[Change listing data]

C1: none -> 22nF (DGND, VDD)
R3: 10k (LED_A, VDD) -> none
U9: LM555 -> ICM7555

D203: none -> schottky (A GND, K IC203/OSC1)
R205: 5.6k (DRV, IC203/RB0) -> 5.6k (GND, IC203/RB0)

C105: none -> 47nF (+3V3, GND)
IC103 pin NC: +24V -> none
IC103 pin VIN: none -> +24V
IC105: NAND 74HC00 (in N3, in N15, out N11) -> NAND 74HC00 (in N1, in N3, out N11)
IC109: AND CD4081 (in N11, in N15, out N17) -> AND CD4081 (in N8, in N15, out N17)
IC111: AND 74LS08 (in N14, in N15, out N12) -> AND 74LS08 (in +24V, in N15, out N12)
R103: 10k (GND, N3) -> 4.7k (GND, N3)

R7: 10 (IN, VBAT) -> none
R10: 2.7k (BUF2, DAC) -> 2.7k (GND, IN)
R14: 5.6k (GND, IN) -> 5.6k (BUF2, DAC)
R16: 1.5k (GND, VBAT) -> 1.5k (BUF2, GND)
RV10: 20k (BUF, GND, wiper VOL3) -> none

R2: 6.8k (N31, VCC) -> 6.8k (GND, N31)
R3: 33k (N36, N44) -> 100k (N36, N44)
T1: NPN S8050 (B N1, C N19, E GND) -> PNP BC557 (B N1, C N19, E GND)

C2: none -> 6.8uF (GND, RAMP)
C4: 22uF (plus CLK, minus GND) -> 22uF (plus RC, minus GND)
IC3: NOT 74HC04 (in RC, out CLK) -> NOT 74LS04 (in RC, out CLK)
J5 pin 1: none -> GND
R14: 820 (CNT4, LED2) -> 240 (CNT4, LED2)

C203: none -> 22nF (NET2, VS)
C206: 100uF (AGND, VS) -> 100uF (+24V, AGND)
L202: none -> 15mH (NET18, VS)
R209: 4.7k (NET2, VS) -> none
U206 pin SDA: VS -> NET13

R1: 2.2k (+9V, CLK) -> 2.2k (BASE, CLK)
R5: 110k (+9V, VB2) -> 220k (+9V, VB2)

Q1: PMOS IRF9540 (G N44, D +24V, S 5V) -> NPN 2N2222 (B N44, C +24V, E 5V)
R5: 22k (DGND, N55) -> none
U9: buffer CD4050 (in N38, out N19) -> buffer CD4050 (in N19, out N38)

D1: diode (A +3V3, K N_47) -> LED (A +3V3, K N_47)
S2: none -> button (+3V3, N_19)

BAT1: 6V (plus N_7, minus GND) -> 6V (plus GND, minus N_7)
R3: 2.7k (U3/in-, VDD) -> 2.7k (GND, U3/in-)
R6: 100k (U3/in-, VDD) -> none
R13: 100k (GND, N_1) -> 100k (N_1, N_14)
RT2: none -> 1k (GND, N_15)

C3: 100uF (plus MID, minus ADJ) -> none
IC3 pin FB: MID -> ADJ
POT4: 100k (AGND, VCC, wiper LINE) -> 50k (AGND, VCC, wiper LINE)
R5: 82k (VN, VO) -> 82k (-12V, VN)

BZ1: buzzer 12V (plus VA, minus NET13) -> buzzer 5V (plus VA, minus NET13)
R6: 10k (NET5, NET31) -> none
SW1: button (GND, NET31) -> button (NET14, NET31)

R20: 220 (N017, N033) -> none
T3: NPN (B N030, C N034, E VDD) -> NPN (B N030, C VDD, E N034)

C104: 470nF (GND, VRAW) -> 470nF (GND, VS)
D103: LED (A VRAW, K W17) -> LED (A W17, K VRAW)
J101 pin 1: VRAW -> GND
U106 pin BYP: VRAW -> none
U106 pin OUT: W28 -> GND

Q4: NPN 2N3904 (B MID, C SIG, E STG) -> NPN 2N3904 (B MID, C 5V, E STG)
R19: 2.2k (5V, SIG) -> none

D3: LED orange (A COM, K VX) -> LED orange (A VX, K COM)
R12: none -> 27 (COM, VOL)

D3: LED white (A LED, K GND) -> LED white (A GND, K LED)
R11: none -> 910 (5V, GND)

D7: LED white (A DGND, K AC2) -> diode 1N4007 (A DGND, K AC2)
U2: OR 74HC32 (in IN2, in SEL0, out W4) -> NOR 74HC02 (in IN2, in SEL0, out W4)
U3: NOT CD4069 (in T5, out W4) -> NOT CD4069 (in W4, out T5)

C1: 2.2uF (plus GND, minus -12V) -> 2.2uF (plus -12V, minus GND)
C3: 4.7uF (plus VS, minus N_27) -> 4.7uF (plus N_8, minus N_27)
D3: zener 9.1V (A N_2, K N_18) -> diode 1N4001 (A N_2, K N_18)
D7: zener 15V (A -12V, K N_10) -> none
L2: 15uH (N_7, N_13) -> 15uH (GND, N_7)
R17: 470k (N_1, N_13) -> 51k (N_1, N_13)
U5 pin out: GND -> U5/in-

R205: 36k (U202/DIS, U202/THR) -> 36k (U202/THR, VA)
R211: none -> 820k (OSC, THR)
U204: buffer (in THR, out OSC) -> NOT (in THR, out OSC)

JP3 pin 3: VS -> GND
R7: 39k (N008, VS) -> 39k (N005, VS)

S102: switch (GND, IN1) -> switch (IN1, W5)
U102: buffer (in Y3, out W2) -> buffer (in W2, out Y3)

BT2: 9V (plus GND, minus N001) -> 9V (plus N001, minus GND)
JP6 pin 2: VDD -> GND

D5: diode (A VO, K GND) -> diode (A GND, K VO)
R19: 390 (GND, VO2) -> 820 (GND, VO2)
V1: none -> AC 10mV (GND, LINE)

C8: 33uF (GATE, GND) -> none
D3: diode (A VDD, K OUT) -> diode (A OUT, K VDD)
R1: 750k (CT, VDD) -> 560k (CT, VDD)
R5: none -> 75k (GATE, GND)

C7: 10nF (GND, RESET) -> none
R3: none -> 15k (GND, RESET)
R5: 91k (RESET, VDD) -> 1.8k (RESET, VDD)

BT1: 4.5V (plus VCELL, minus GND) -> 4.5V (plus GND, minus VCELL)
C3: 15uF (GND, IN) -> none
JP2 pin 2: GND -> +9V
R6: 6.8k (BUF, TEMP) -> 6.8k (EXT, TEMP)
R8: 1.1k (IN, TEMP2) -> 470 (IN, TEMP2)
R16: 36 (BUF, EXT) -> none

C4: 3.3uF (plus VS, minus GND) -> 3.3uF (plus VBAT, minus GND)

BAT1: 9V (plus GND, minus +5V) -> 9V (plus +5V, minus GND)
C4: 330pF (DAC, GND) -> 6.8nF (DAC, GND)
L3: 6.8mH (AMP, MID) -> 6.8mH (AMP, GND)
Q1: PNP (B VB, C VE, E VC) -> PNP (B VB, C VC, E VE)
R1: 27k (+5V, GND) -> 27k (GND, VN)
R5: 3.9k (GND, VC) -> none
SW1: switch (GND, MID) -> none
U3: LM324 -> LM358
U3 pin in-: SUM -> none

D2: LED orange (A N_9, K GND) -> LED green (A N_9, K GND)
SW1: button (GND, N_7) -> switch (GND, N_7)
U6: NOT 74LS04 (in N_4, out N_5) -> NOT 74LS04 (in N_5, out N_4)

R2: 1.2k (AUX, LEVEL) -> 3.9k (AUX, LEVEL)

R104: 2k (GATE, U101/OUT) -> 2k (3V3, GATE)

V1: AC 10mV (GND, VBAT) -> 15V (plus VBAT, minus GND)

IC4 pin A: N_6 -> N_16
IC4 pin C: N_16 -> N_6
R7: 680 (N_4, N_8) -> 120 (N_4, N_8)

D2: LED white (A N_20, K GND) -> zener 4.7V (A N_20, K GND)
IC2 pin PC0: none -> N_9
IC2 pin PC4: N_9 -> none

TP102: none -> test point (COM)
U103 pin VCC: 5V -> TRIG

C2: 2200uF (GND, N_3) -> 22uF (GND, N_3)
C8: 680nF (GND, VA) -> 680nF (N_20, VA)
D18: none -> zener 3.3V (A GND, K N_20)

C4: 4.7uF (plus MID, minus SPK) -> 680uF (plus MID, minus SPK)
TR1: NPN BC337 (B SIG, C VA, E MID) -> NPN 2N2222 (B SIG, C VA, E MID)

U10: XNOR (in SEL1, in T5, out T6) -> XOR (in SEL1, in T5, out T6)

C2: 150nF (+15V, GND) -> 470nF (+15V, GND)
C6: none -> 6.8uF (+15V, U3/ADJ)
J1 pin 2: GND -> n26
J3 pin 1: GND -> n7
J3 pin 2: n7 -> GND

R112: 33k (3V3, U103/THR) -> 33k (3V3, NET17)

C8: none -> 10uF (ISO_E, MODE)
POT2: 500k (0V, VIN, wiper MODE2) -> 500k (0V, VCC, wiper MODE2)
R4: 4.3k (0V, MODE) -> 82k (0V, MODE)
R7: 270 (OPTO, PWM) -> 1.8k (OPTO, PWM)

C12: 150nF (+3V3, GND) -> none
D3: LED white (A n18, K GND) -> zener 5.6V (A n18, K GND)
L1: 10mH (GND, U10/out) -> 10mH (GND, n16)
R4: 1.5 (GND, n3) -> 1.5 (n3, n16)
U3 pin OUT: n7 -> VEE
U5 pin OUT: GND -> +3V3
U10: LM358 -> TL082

[Instructions to follow] Nothing should appear in the answer except the lines above from the line with "T1: NPN S8050" through the line with "U3: NOT CD4069", both included, written out exactly.

[Expected answer]
T1: NPN S8050 (B N1, C N19, E GND) -> PNP BC557 (B N1, C N19, E GND)

C2: none -> 6.8uF (GND, RAMP)
C4: 22uF (plus CLK, minus GND) -> 22uF (plus RC, minus GND)
IC3: NOT 74HC04 (in RC, out CLK) -> NOT 74LS04 (in RC, out CLK)
J5 pin 1: none -> GND
R14: 820 (CNT4, LED2) -> 240 (CNT4, LED2)

C203: none -> 22nF (NET2, VS)
C206: 100uF (AGND, VS) -> 100uF (+24V, AGND)
L202: none -> 15mH (NET18, VS)
R209: 4.7k (NET2, VS) -> none
U206 pin SDA: VS -> NET13

R1: 2.2k (+9V, CLK) -> 2.2k (BASE, CLK)
R5: 110k (+9V, VB2) -> 220k (+9V, VB2)

Q1: PMOS IRF9540 (G N44, D +24V, S 5V) -> NPN 2N2222 (B N44, C +24V, E 5V)
R5: 22k (DGND, N55) -> none
U9: buffer CD4050 (in N38, out N19) -> buffer CD4050 (in N19, out N38)

D1: diode (A +3V3, K N_47) -> LED (A +3V3, K N_47)
S2: none -> button (+3V3, N_19)

BAT1: 6V (plus N_7, minus GND) -> 6V (plus GND, minus N_7)
R3: 2.7k (U3/in-, VDD) -> 2.7k (GND, U3/in-)
R6: 100k (U3/in-, VDD) -> none
R13: 100k (GND, N_1) -> 100k (N_1, N_14)
RT2: none -> 1k (GND, N_15)

C3: 100uF (plus MID, minus ADJ) -> none
IC3 pin FB: MID -> ADJ
POT4: 100k (AGND, VCC, wiper LINE) -> 50k (AGND, VCC, wiper LINE)
R5: 82k (VN, VO) -> 82k (-12V, VN)

BZ1: buzzer 12V (plus VA, minus NET13) -> buzzer 5V (plus VA, minus NET13)
R6: 10k (NET5, NET31) -> none
SW1: button (GND, NET31) -> button (NET14, NET31)

R20: 220 (N017, N033) -> none
T3: NPN (B N030, C N034, E VDD) -> NPN (B N030, C VDD, E N034)

C104: 470nF (GND, VRAW) -> 470nF (GND, VS)
D103: LED (A VRAW, K W17) -> LED (A W17, K VRAW)
J101 pin 1: VRAW -> GND
U106 pin BYP: VRAW -> none
U106 pin OUT: W28 -> GND

Q4: NPN 2N3904 (B MID, C SIG, E STG) -> NPN 2N3904 (B MID, C 5V, E STG)
R19: 2.2k (5V, SIG) -> none

D3: LED orange (A COM, K VX) -> LED orange (A VX, K COM)
R12: none -> 27 (COM, VOL)

D3: LED white (A LED, K GND) -> LED white (A GND, K LED)
R11: none -> 910 (5V, GND)

D7: LED white (A DGND, K AC2) -> diode 1N4007 (A DGND, K AC2)
U2: OR 74HC32 (in IN2, in SEL0, out W4) -> NOR 74HC02 (in IN2, in SEL0, out W4)
U3: NOT CD4069 (in T5, out W4) -> NOT CD4069 (in W4, out T5)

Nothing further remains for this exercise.